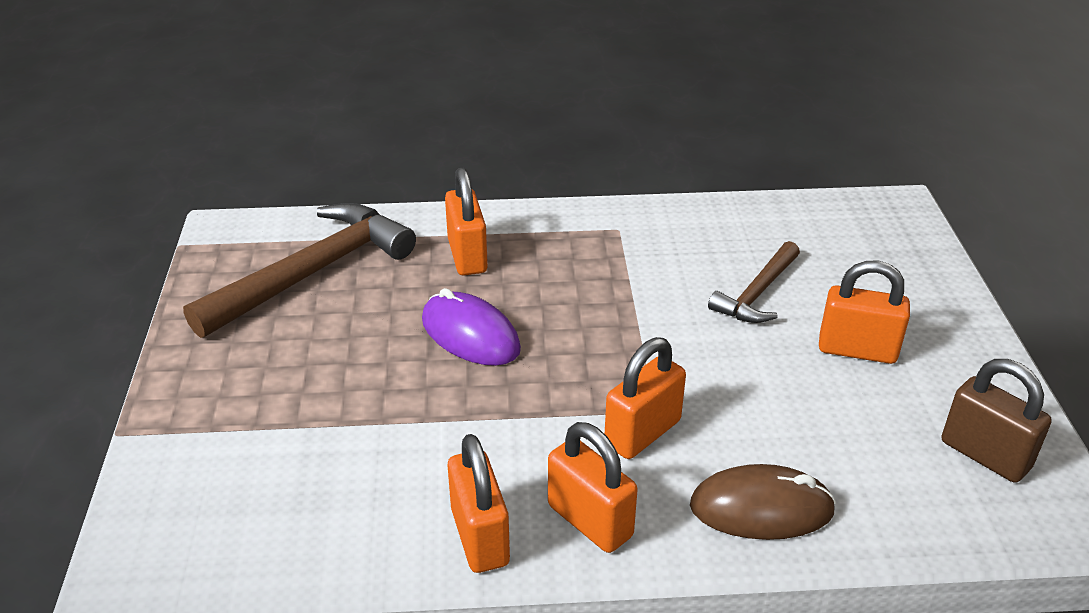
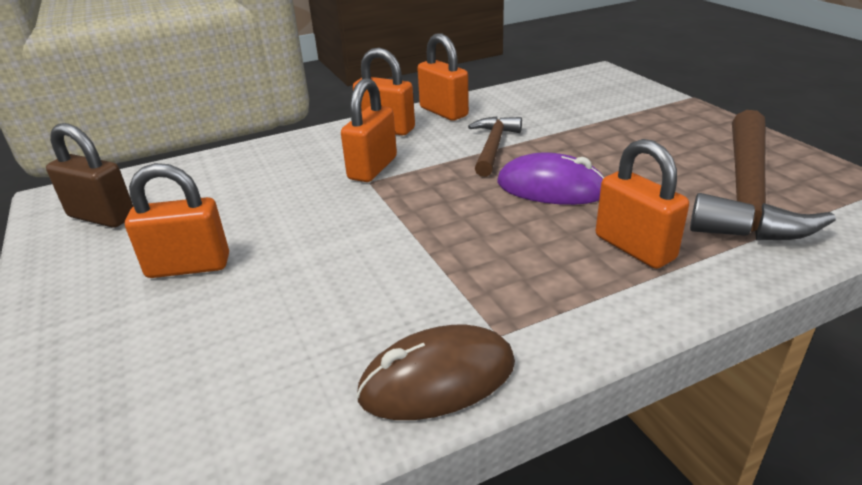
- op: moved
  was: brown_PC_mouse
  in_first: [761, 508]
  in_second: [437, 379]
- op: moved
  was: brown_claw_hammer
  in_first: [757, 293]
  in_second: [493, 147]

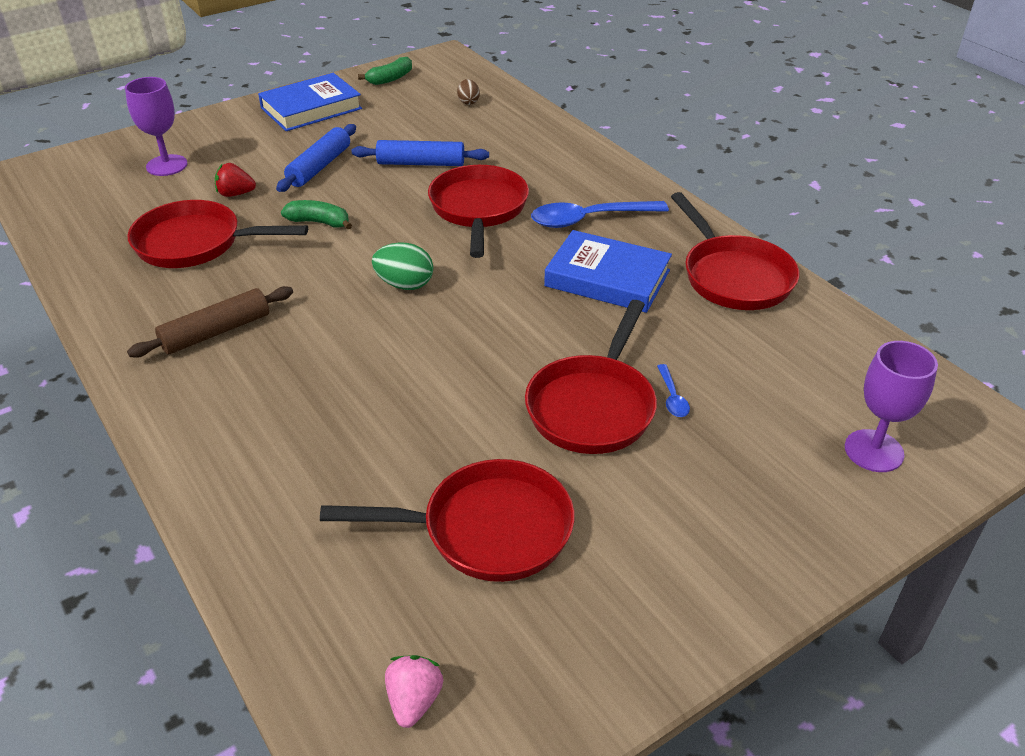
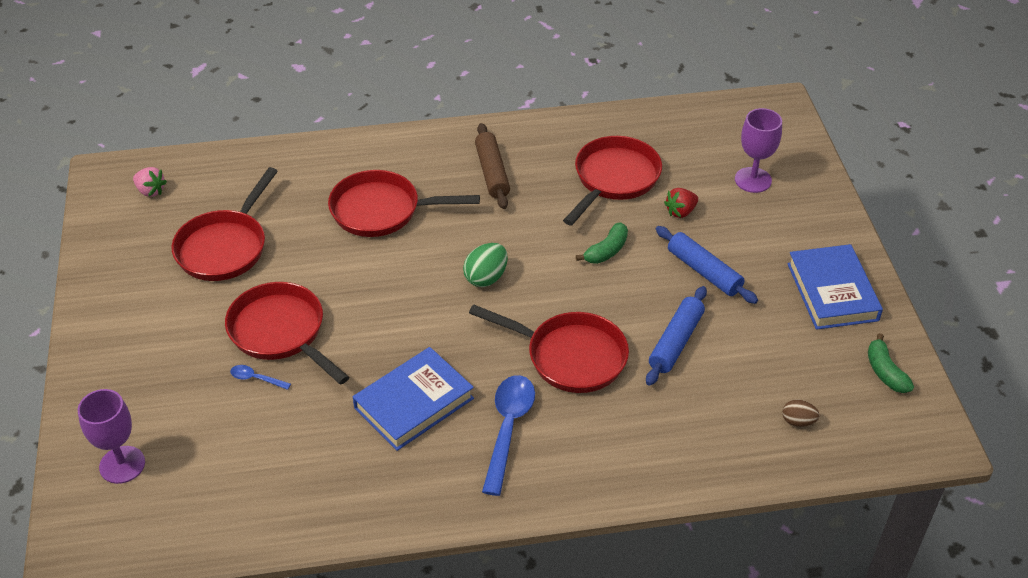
- op: turned
  was: red_toy_strawberry
  in_first: [235, 194]
  in_second: [680, 212]
  clockwise: -150
- op: moved
  was: red_skillet
  in_first: [733, 276]
  in_second: [381, 210]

▶ [WHAT YOU WILL DO]: All of the data gets printed again exactly; the pictures do not.

▶ [RESPONSE BOX]:
- op: moved
  was: brown_PC_mouse
  in_first: [761, 508]
  in_second: [437, 379]
- op: moved
  was: brown_claw_hammer
  in_first: [757, 293]
  in_second: [493, 147]

- op: turned
  was: red_toy_strawberry
  in_first: [235, 194]
  in_second: [680, 212]
  clockwise: -150
- op: moved
  was: red_skillet
  in_first: [733, 276]
  in_second: [381, 210]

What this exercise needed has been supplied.